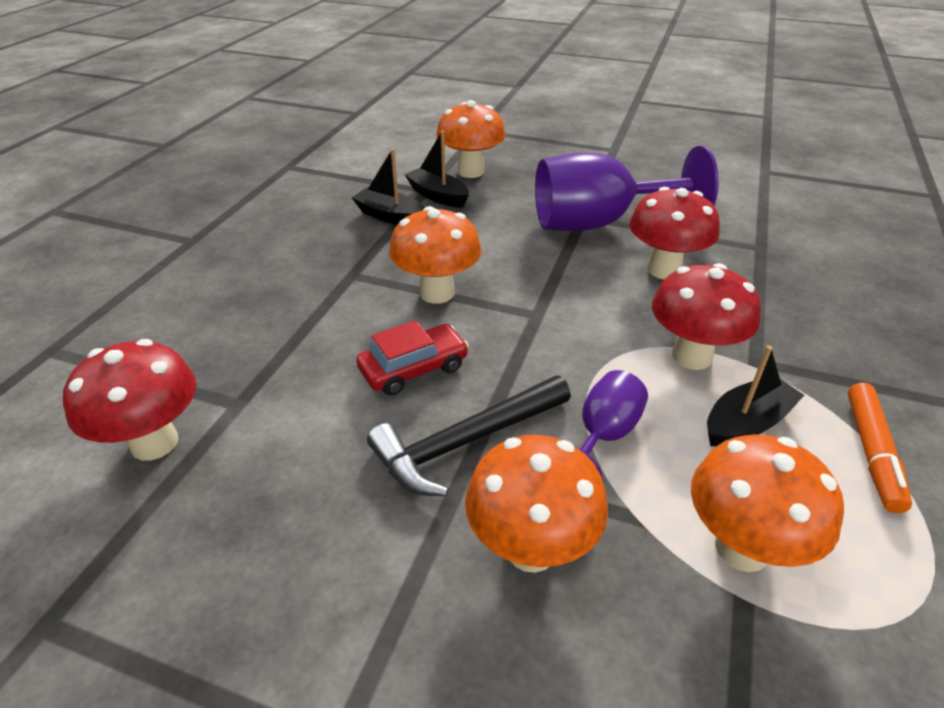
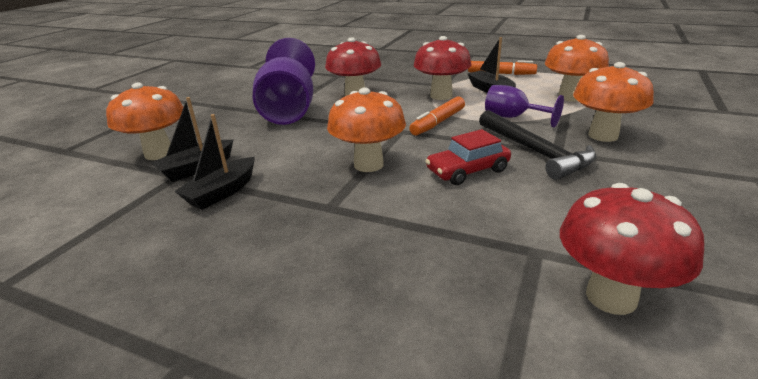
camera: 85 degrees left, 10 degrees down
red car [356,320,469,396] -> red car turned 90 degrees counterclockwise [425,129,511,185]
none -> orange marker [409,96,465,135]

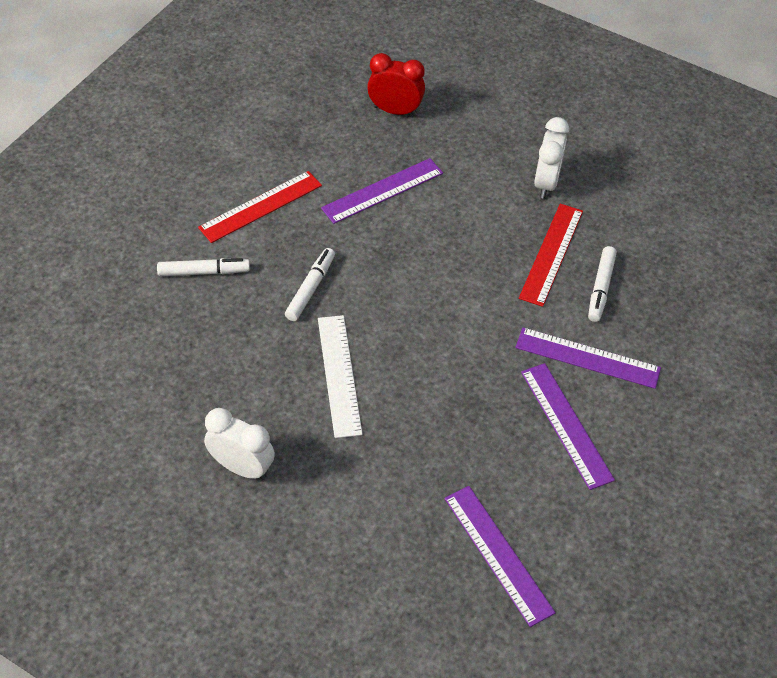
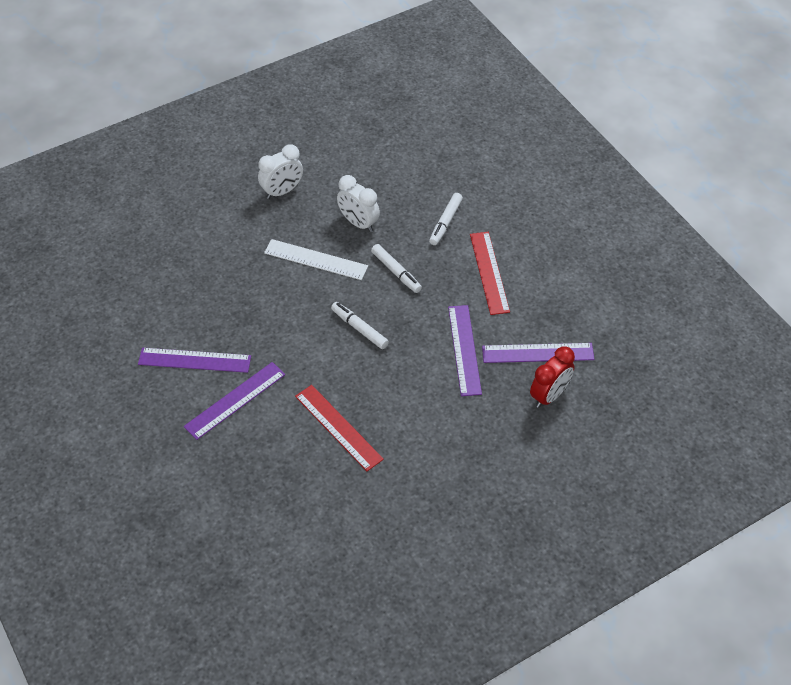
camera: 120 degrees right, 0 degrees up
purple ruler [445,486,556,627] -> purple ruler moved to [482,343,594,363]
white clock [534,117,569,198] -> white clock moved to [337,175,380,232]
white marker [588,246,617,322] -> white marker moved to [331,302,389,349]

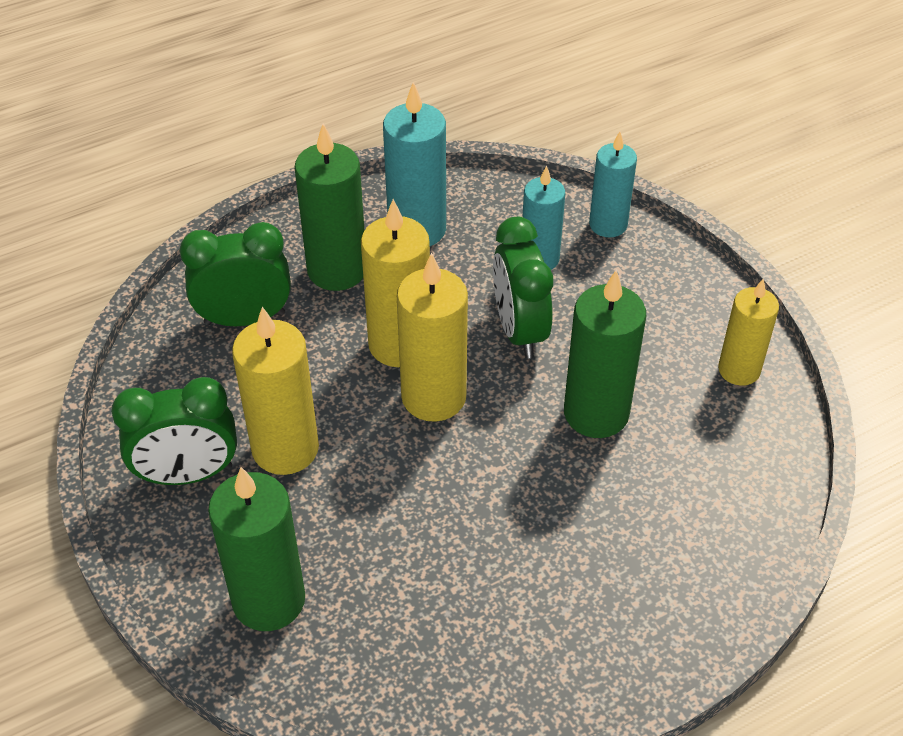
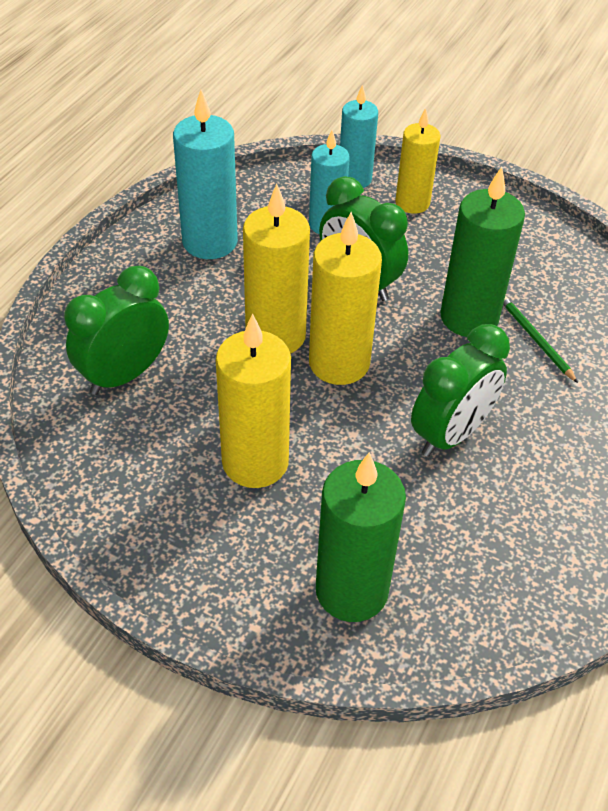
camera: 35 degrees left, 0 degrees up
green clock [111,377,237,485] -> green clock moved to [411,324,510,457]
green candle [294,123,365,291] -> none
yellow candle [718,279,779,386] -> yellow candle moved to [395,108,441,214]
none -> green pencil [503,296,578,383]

=-=-=

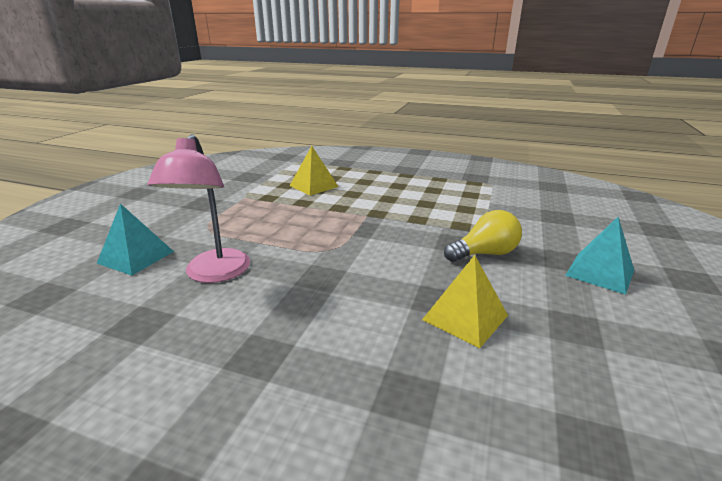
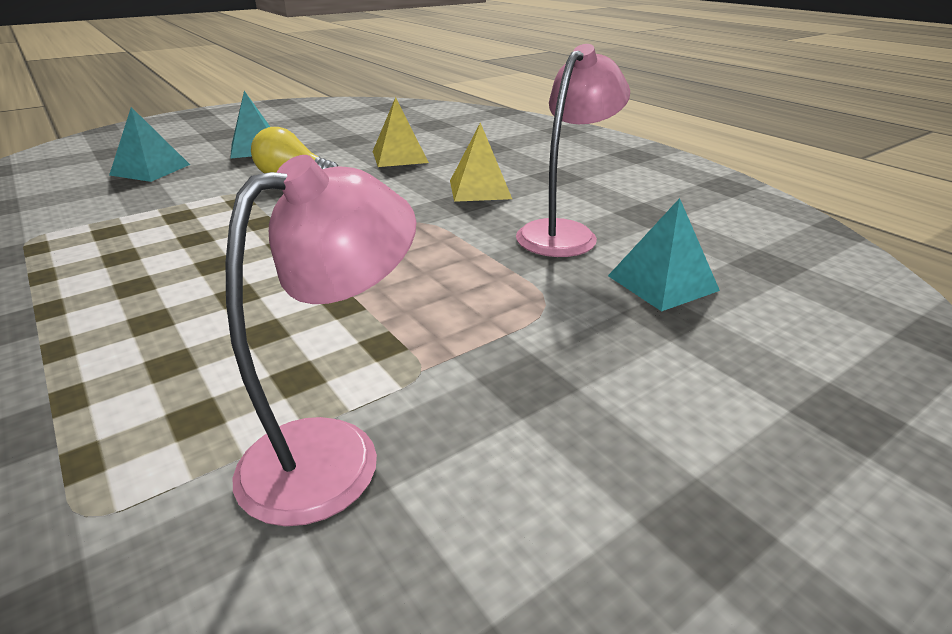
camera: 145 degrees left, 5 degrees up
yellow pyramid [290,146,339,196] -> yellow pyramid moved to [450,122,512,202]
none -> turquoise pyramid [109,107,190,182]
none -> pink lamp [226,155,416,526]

=-=-=

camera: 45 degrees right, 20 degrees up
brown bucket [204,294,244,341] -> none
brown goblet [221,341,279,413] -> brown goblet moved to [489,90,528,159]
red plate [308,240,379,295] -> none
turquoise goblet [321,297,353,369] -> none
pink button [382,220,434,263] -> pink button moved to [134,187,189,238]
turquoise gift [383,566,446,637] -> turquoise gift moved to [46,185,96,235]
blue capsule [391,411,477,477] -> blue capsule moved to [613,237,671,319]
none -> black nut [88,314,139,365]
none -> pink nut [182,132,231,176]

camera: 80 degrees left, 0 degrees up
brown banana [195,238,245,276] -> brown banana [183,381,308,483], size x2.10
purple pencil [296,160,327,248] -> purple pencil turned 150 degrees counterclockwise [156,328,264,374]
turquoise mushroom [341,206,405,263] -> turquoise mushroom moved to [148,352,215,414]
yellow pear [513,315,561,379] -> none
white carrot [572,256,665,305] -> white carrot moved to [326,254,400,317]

=-=-=

▶ **Problem description**: Copy nothing but the lines above from the one with "camera: 85 degrees left, 10 degrees down" to the one with "white marker [588,246,617,322]", inclusive, word for word. Leave every picture out.

▶ **Answer below**:
camera: 85 degrees left, 10 degrees down
red car [356,320,469,396] -> red car turned 90 degrees counterclockwise [425,129,511,185]
none -> orange marker [409,96,465,135]

camera: 120 degrees right, 0 degrees up
purple ruler [445,486,556,627] -> purple ruler moved to [482,343,594,363]
white clock [534,117,569,198] -> white clock moved to [337,175,380,232]
white marker [588,246,617,322] -> white marker moved to [331,302,389,349]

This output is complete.